### TASK DETAILS
Starting at the line containing "The notepad (gray) at (296, 197) disappeared." and ending at the line containing "The glue stick", print every line of the material below exactly, both ends included, and stop there.
*** Opening of DATA RECORDS ***
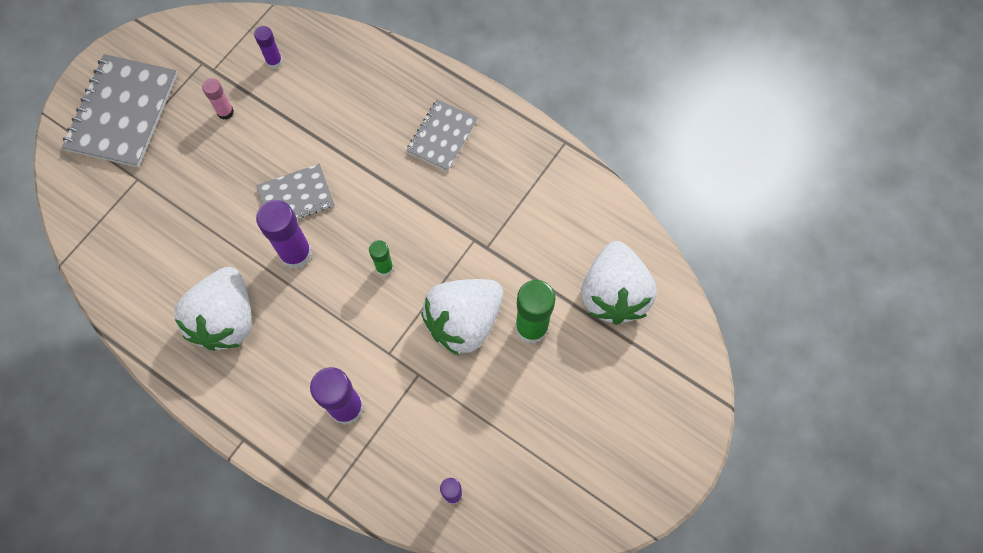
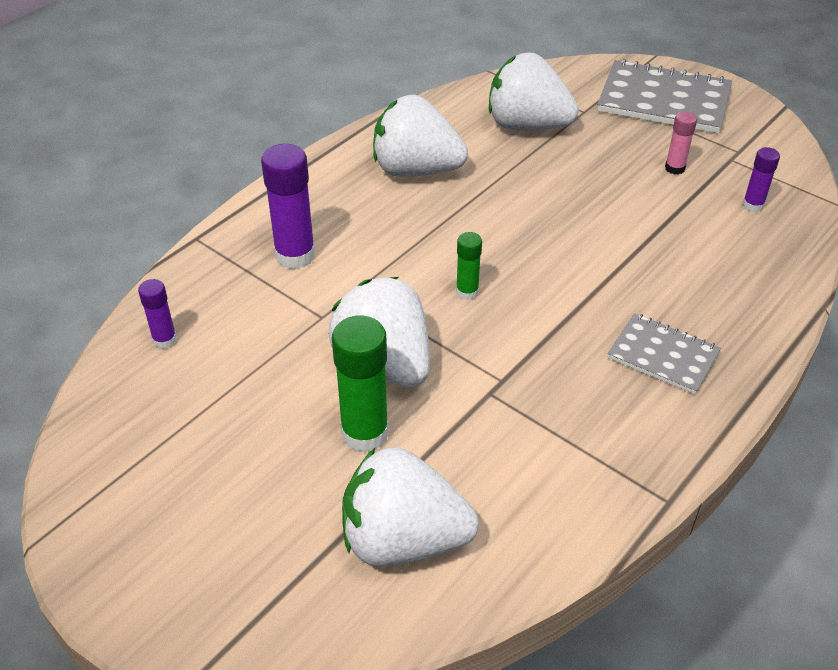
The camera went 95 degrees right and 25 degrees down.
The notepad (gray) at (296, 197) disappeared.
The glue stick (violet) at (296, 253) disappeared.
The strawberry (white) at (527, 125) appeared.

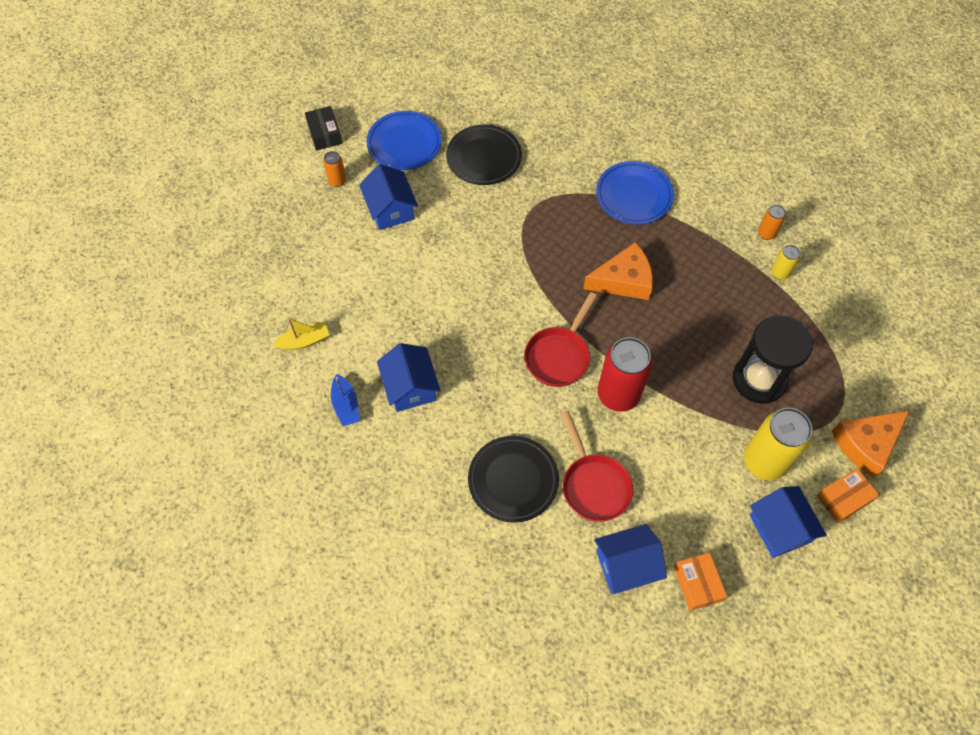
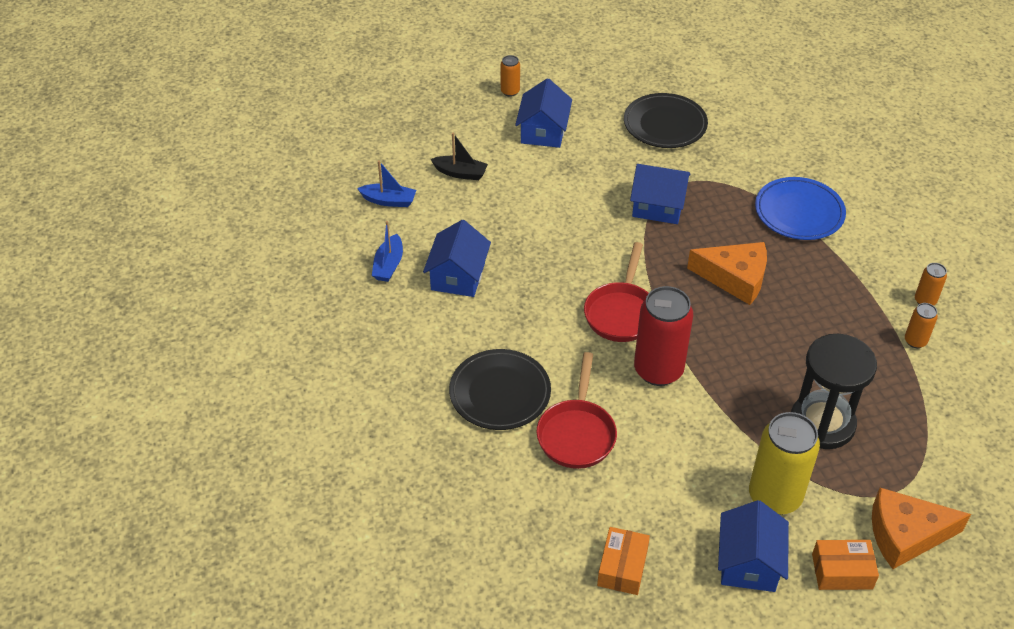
The camera went 30 degrees right and 15 degrees down.
The box (black) at (324, 134) disappeared.
The plate (cobalt) at (404, 143) disappeared.
The can (bright yellow) at (780, 273) became the can (orange) at (915, 341).
The pan (scarlet) at (559, 356) turned 45 degrees counterclockwise.
The toy boat (bright yellow) at (304, 341) became the toy boat (cobalt) at (389, 201).
The house (cobalt) moved from (626, 565) to (658, 206).
The toy boat (black) at (460, 173) appeared.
*** Close of DATA RECORDS ***
### EXERCISE RESULT
The notepad (gray) at (296, 197) disappeared.
The glue stick (violet) at (296, 253) disappeared.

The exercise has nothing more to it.